What you need to do: With every picture left out, restate the listing below exactly as written.
Information supplied: Begin
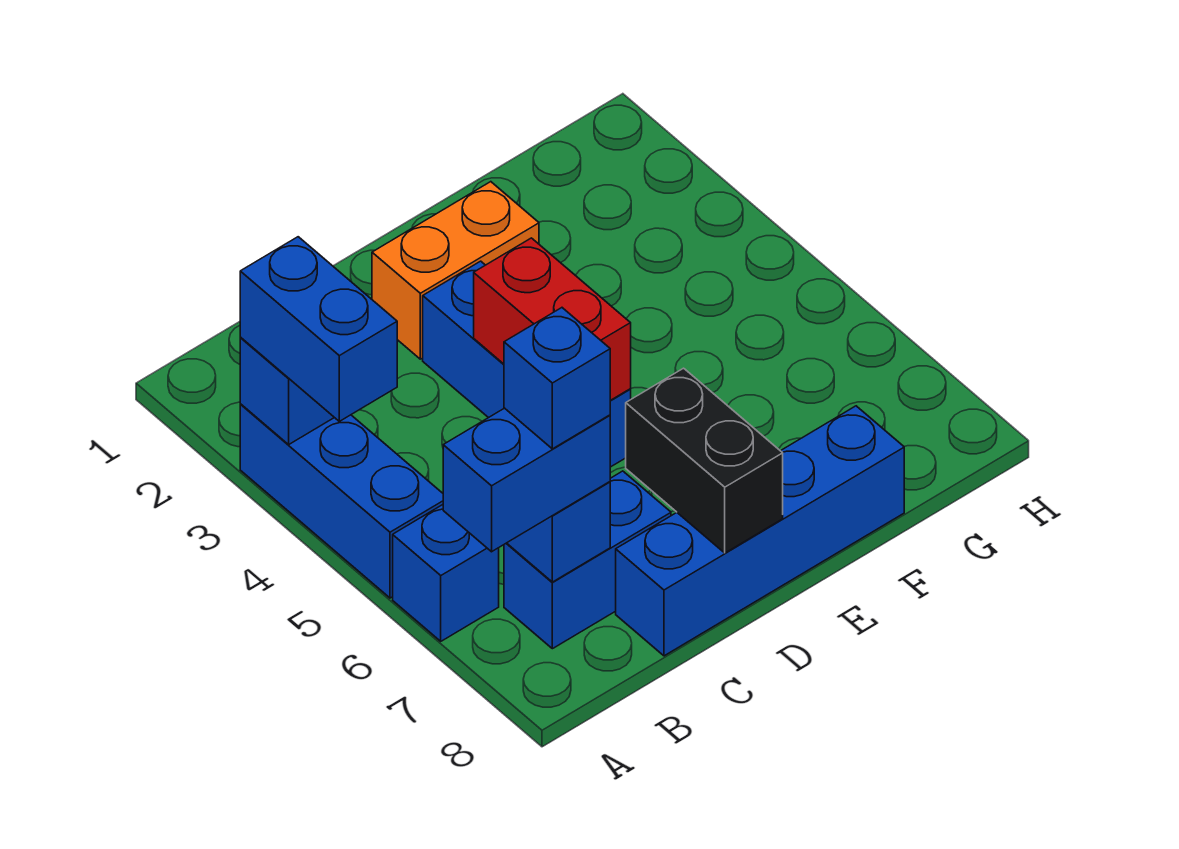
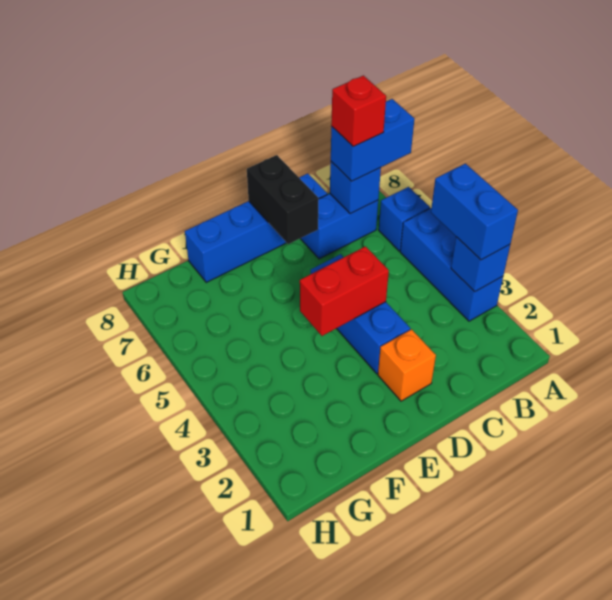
blue brick B7 level 4 -> red brick B7 level 4
orange brick D2:E2 level 1 -> orange brick D2 level 1
red brick D4:D5 level 2 -> red brick D4:E4 level 2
Information supplied: End
Answer space:
blue brick B7 level 4 -> red brick B7 level 4
orange brick D2:E2 level 1 -> orange brick D2 level 1
red brick D4:D5 level 2 -> red brick D4:E4 level 2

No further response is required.